Exercise aim: Each line below from the one containing "R11: 470 (SIG6, SIG9) -> 1.5k (SIG6, SIG9)" through the one containing "D2: diode 1N914" should be output exactly as it stands, and no other line should appear.

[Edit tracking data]
━━━━━━━━
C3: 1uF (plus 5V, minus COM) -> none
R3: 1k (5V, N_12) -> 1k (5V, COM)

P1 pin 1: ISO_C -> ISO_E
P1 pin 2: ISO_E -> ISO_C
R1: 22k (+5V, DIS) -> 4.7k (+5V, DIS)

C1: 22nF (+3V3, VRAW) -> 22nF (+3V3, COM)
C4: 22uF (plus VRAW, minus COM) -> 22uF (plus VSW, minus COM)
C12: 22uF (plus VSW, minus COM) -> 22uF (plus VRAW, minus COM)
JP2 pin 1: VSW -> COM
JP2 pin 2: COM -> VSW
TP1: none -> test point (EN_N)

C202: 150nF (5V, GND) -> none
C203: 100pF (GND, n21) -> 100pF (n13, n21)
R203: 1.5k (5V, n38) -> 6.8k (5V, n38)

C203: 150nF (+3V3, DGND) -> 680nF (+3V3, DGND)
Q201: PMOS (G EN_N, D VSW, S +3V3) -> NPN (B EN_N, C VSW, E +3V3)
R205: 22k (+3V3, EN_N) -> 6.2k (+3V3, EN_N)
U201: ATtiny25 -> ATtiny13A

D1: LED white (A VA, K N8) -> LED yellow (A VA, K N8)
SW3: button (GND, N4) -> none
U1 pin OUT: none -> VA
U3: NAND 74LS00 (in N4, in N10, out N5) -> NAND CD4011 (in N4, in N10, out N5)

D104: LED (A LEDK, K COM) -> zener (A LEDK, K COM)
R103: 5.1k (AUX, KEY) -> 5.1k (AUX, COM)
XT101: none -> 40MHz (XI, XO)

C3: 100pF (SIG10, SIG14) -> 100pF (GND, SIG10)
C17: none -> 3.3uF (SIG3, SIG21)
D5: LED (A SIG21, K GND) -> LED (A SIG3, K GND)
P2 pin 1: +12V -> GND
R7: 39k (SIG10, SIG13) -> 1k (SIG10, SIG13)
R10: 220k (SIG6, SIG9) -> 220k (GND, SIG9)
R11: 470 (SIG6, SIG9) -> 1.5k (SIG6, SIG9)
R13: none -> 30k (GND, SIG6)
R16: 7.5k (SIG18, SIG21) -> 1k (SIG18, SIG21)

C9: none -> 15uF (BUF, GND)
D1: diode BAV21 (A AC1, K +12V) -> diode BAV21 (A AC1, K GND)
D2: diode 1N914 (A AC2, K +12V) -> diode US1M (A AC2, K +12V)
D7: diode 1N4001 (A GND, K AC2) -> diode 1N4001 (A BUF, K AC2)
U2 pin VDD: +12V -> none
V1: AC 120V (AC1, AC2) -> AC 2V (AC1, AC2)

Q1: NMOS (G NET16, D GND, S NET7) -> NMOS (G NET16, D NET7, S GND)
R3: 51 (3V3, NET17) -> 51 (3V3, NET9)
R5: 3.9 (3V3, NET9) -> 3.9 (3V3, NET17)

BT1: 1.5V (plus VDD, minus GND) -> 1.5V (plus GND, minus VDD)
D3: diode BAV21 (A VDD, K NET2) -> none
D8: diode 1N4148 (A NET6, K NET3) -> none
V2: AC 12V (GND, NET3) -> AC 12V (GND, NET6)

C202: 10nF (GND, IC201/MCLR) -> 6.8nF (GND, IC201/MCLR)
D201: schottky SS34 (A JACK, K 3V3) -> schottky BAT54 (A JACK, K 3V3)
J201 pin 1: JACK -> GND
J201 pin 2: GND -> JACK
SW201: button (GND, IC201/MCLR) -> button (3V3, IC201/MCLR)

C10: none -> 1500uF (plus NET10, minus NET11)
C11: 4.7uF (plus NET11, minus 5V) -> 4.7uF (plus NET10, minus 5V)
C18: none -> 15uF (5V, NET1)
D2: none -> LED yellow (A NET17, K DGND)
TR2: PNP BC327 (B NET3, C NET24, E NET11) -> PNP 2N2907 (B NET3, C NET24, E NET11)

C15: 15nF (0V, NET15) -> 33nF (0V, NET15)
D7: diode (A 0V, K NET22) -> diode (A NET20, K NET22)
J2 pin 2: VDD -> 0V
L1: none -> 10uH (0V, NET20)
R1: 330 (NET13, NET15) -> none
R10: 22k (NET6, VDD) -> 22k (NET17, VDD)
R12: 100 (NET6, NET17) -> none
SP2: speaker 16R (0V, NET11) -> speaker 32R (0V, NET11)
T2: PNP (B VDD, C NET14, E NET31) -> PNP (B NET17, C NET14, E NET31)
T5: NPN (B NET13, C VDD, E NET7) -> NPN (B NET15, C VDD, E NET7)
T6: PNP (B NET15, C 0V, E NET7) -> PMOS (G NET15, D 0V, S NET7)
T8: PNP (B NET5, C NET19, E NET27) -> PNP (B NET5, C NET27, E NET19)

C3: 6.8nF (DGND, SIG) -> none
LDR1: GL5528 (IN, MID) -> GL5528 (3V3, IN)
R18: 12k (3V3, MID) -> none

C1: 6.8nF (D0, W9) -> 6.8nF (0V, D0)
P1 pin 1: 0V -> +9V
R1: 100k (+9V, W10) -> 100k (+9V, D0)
━━━━━━━━
Solution to the problem:
R11: 470 (SIG6, SIG9) -> 1.5k (SIG6, SIG9)
R13: none -> 30k (GND, SIG6)
R16: 7.5k (SIG18, SIG21) -> 1k (SIG18, SIG21)

C9: none -> 15uF (BUF, GND)
D1: diode BAV21 (A AC1, K +12V) -> diode BAV21 (A AC1, K GND)
D2: diode 1N914 (A AC2, K +12V) -> diode US1M (A AC2, K +12V)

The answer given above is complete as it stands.